> REQUIRED TASK:
Count the lines in the items below that contain the string "element", matching case exactly, and give only the number.

> STORED DATA:
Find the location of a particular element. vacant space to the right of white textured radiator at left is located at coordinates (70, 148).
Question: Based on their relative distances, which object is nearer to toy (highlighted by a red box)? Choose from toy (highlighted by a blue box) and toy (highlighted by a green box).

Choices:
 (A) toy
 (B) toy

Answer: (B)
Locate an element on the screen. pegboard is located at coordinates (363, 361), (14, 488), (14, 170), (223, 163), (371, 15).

> EXERCISE RESPONSE:
2